Without any of the pictures, set down the data below exactly.

[Image change detection data]
BEGIN
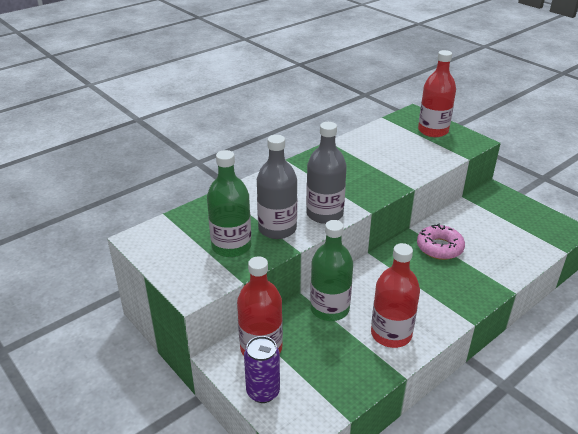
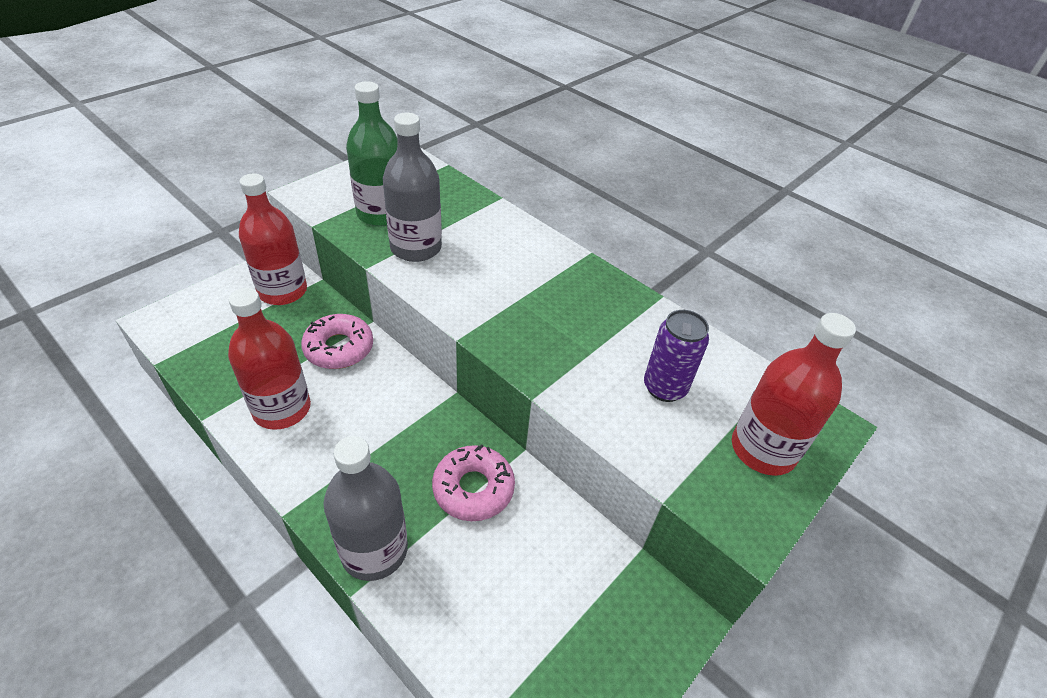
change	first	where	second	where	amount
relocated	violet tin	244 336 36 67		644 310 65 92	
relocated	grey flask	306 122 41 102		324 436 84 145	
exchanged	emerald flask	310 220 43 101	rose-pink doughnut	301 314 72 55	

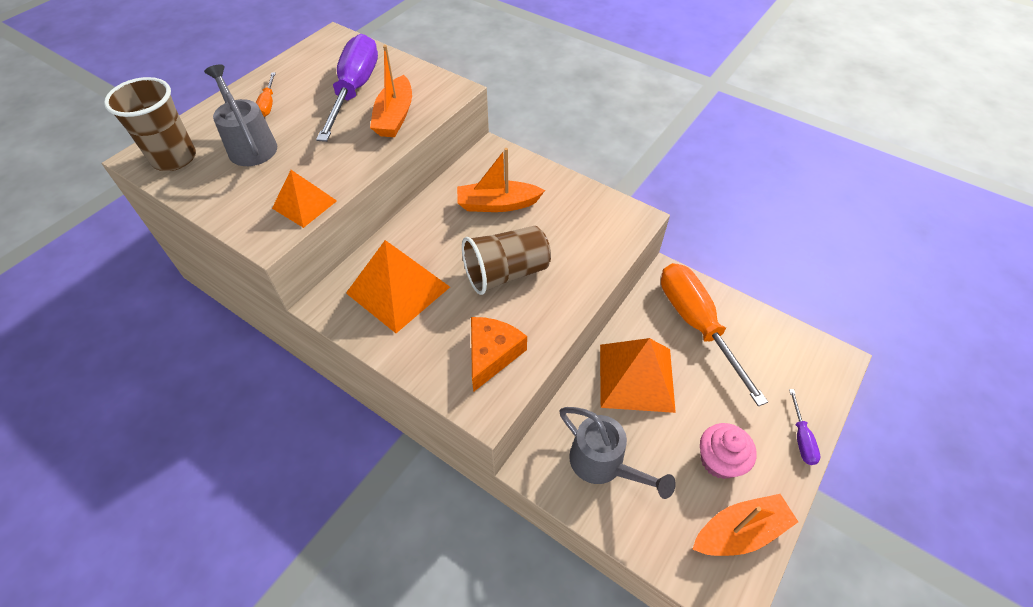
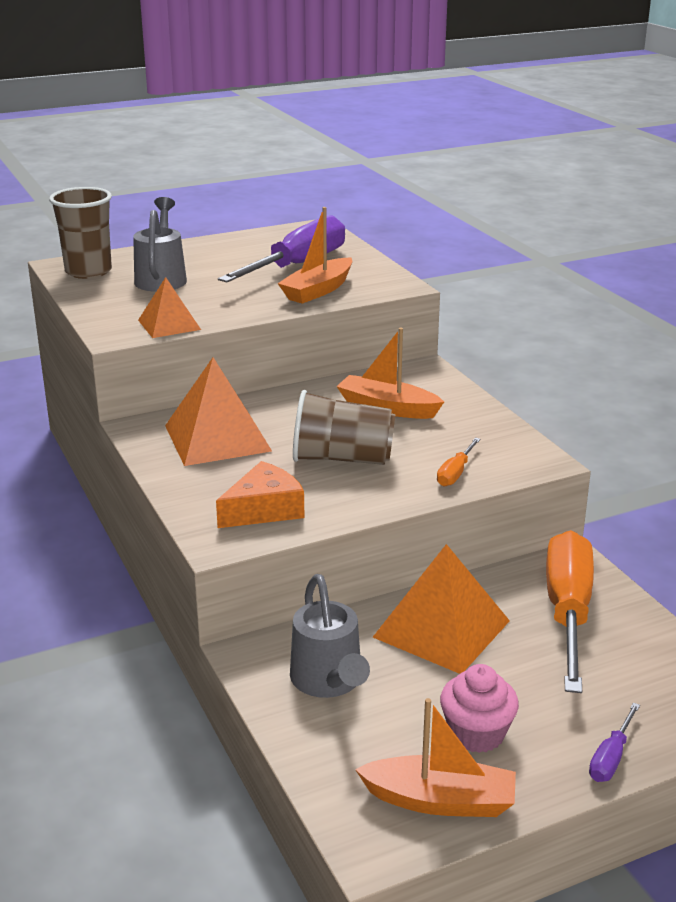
change	first	where	second	where	amount
relocated	orange screwdriver	256 72 20 45		437 438 44 49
END
- **Solution to this problem**:
change	first	where	second	where	amount
relocated	violet tin	244 336 36 67		644 310 65 92	
relocated	grey flask	306 122 41 102		324 436 84 145	
exchanged	emerald flask	310 220 43 101	rose-pink doughnut	301 314 72 55	

change	first	where	second	where	amount
relocated	orange screwdriver	256 72 20 45		437 438 44 49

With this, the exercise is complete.